--- What you should do ---
One number is the whole answer: the tally of lines in the records below that contain "wardrobe".

--- Source records ---
◇ ◇ ◇ ◇
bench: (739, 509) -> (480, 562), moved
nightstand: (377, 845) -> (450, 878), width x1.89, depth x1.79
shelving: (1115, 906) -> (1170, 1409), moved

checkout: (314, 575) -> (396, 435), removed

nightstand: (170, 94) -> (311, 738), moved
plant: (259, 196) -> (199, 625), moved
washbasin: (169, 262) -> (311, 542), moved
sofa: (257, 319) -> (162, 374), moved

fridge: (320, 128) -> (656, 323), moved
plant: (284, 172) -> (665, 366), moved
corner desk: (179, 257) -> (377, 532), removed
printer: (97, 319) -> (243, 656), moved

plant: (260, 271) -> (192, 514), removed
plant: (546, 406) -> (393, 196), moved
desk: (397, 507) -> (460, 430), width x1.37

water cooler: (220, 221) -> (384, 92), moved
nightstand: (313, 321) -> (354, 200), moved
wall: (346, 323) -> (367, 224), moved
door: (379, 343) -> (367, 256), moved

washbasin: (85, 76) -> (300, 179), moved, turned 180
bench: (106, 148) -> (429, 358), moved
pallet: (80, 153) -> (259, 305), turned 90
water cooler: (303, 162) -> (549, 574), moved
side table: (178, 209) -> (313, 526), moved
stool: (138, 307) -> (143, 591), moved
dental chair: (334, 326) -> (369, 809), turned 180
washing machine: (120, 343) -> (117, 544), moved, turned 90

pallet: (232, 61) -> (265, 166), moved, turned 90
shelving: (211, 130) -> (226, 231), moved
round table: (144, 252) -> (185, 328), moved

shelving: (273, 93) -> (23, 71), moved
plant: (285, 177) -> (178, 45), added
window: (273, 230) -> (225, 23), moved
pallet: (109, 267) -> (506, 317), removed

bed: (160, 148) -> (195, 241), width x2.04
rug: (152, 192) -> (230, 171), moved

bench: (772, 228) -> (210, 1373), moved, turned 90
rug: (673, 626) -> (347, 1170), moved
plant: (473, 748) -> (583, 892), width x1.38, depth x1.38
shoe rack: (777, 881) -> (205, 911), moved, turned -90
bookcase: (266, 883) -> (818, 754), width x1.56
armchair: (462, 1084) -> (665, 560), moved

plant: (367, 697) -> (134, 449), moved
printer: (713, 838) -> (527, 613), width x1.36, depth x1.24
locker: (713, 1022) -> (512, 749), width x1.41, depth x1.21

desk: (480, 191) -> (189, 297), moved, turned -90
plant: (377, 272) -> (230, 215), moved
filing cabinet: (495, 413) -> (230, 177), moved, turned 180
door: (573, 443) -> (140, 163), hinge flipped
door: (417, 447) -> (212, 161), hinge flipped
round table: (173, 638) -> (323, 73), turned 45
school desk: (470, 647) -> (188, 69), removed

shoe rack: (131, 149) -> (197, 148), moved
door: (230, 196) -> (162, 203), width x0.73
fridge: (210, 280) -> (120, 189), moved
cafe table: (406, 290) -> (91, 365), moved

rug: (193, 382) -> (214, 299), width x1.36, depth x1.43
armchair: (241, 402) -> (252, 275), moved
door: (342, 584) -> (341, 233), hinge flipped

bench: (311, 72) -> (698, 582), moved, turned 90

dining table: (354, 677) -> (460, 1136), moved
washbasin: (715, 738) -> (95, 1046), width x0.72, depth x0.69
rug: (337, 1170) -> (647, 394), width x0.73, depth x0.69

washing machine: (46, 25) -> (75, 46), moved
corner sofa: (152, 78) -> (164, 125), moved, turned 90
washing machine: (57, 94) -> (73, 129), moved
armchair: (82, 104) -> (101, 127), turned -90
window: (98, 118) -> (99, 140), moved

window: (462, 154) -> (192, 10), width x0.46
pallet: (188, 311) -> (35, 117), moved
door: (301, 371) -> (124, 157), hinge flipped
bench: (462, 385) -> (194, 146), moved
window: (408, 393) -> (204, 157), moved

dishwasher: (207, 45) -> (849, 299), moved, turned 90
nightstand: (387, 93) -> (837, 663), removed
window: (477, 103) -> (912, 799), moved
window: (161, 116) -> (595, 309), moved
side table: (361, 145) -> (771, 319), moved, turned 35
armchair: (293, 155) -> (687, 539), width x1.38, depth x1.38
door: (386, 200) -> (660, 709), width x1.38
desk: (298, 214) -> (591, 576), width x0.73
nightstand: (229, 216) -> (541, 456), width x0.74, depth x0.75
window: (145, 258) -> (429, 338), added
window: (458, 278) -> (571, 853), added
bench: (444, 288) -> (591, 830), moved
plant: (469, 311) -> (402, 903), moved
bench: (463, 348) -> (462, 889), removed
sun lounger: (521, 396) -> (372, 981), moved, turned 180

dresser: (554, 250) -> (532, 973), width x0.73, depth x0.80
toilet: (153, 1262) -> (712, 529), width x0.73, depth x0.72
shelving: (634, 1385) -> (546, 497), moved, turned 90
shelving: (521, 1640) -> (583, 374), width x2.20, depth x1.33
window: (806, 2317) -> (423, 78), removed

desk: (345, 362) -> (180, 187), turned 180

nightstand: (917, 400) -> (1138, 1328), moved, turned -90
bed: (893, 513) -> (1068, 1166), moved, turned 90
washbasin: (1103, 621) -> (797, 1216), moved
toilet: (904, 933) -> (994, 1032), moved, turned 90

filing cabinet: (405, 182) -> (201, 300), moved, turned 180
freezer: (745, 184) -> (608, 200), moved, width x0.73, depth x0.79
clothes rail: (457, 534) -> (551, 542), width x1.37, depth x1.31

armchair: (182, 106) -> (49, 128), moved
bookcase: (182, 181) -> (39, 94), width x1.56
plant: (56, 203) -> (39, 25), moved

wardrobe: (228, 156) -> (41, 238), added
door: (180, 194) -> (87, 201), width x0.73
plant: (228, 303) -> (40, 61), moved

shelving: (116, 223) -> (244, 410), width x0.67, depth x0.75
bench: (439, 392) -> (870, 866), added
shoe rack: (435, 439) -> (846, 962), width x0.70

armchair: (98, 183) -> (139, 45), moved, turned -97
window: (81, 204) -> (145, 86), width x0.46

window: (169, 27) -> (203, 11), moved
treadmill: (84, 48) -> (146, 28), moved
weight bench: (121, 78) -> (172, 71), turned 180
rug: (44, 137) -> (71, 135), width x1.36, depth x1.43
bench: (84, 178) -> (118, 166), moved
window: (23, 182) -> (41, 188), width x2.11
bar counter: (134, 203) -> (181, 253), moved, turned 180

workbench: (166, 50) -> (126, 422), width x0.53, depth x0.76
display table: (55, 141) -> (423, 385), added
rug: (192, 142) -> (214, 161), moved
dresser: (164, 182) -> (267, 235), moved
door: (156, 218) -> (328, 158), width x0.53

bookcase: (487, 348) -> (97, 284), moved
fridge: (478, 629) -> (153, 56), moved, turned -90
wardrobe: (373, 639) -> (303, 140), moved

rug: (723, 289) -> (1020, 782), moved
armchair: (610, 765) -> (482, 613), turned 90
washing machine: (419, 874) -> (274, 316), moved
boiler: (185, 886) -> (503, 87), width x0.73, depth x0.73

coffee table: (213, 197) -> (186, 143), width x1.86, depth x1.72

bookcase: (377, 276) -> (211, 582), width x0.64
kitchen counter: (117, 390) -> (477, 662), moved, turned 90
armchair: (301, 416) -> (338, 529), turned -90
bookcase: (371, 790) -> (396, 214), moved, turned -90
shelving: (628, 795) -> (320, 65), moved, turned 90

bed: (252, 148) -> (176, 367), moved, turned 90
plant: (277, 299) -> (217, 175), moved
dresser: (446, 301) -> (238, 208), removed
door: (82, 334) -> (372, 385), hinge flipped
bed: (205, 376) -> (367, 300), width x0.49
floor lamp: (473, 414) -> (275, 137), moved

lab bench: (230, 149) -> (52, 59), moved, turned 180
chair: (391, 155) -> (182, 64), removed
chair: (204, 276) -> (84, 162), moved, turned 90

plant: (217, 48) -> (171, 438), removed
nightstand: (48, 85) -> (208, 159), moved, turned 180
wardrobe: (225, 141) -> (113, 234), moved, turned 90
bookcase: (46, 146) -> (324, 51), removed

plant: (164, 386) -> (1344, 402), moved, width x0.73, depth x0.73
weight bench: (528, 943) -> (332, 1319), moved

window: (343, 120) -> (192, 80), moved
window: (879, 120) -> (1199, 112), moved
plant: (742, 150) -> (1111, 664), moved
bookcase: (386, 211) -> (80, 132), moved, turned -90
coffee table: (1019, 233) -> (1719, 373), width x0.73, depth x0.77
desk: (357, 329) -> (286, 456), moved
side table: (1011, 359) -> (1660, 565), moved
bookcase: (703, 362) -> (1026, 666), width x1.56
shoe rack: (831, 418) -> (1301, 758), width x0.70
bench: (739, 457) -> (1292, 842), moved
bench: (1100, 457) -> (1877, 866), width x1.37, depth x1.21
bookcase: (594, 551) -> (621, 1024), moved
◇ ◇ ◇ ◇
--- Result of this task ---
3